**Information**:
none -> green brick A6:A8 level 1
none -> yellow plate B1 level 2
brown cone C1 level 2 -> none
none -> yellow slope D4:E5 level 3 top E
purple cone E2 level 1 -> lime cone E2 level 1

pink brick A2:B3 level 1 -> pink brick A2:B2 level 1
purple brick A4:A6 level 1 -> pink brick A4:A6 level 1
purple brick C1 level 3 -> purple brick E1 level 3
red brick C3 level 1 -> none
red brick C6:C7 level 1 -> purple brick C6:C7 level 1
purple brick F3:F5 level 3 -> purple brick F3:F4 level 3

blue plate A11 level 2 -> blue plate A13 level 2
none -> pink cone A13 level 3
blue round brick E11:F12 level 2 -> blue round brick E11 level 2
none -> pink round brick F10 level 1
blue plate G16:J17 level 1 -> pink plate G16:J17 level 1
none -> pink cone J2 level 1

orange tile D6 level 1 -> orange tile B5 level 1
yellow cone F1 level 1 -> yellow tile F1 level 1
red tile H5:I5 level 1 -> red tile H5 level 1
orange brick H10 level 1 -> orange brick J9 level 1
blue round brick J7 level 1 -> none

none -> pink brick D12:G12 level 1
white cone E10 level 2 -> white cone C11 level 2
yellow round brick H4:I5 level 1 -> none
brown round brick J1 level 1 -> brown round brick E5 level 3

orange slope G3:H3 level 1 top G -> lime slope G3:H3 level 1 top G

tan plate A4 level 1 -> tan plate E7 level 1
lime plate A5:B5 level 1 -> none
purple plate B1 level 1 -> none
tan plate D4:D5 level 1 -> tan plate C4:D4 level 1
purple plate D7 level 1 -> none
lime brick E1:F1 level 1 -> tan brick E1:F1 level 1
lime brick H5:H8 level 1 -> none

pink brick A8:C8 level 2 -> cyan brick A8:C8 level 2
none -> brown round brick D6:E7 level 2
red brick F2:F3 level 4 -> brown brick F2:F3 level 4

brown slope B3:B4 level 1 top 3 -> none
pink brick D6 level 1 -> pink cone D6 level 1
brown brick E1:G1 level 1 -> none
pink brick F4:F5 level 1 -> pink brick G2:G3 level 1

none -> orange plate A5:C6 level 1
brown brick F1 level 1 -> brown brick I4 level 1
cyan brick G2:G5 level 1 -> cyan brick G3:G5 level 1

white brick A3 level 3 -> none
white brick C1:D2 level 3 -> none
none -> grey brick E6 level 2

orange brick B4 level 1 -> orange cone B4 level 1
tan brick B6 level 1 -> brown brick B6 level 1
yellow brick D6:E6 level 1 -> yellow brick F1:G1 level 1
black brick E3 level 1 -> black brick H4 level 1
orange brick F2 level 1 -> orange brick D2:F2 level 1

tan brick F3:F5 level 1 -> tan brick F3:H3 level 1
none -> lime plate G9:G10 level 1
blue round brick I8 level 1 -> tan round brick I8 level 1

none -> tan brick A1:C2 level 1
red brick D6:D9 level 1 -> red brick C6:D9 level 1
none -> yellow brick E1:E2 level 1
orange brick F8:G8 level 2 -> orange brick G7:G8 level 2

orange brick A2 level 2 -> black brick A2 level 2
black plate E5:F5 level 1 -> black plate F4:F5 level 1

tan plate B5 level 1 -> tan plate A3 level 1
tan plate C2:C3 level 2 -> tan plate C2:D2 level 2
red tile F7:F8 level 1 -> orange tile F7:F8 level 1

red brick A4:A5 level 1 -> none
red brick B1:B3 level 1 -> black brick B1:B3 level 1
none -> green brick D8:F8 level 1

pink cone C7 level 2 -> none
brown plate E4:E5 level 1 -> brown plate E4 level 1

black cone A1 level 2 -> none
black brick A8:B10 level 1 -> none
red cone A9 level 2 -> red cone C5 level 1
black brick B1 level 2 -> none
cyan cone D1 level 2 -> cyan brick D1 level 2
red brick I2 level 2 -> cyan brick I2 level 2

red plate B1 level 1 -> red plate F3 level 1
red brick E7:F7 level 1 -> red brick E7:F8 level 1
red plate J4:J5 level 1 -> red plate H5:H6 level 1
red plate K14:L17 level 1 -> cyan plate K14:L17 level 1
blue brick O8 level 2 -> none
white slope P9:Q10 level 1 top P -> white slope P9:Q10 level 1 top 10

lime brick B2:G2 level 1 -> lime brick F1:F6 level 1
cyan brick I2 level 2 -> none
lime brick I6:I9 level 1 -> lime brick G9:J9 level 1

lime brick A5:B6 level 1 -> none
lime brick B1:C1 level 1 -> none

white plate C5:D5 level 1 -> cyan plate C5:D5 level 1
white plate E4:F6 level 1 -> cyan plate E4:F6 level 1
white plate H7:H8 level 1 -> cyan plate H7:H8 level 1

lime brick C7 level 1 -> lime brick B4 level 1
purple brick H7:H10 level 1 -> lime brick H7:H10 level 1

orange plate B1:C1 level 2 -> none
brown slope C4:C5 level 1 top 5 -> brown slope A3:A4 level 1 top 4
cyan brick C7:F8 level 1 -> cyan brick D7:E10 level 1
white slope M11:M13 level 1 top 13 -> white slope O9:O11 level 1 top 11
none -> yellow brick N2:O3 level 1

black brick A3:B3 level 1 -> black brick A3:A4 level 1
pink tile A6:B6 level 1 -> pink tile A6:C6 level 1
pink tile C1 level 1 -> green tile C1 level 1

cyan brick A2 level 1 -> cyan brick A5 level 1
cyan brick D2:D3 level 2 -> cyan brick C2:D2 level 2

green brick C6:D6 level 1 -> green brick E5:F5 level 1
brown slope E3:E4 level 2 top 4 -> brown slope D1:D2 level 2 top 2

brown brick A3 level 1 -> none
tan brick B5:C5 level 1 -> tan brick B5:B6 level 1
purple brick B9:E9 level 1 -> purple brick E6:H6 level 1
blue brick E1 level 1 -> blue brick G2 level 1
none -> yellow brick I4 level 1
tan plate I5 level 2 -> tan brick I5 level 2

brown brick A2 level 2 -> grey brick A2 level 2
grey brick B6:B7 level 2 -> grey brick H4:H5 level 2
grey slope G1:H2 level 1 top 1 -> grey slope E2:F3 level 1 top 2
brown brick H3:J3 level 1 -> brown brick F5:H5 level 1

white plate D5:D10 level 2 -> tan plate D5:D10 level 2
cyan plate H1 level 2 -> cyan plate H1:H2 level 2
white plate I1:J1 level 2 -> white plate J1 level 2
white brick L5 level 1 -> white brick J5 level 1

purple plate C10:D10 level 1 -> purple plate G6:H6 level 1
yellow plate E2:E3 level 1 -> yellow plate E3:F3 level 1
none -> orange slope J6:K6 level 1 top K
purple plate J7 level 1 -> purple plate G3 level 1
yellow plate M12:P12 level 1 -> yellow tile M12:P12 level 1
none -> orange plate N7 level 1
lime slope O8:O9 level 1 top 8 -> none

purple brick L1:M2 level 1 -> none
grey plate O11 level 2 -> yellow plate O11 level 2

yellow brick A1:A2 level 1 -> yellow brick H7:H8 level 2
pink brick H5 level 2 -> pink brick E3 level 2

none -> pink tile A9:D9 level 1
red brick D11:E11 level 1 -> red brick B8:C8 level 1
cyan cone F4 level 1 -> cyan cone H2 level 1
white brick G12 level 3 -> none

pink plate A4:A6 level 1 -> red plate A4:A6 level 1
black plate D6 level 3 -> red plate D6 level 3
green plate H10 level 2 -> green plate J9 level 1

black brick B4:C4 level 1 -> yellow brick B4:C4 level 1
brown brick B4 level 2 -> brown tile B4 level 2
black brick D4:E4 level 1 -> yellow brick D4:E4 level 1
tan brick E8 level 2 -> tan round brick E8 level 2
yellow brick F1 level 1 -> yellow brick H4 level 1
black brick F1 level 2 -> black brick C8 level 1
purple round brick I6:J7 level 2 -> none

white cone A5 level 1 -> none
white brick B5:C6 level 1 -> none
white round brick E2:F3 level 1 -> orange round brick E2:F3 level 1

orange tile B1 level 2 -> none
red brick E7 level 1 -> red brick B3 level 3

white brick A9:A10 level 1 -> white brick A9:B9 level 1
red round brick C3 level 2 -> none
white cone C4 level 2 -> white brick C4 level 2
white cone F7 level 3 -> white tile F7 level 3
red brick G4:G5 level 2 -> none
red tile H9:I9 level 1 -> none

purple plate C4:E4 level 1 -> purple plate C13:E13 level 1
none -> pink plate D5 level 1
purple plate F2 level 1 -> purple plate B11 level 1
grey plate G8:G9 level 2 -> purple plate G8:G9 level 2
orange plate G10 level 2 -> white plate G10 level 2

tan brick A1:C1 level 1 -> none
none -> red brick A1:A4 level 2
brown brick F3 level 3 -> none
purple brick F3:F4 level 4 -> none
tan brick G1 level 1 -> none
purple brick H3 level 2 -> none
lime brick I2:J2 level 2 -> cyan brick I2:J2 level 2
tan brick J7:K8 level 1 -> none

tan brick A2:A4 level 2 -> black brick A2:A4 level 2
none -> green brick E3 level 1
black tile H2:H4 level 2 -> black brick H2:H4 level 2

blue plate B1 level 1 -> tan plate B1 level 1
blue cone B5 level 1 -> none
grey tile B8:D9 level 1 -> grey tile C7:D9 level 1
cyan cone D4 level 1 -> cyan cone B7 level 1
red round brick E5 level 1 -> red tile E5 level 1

**Task requirements**: From the data above, show each line that contains "grey".

**Final answer**:
none -> grey brick E6 level 2
brown brick A2 level 2 -> grey brick A2 level 2
grey brick B6:B7 level 2 -> grey brick H4:H5 level 2
grey slope G1:H2 level 1 top 1 -> grey slope E2:F3 level 1 top 2
grey plate O11 level 2 -> yellow plate O11 level 2
grey plate G8:G9 level 2 -> purple plate G8:G9 level 2
grey tile B8:D9 level 1 -> grey tile C7:D9 level 1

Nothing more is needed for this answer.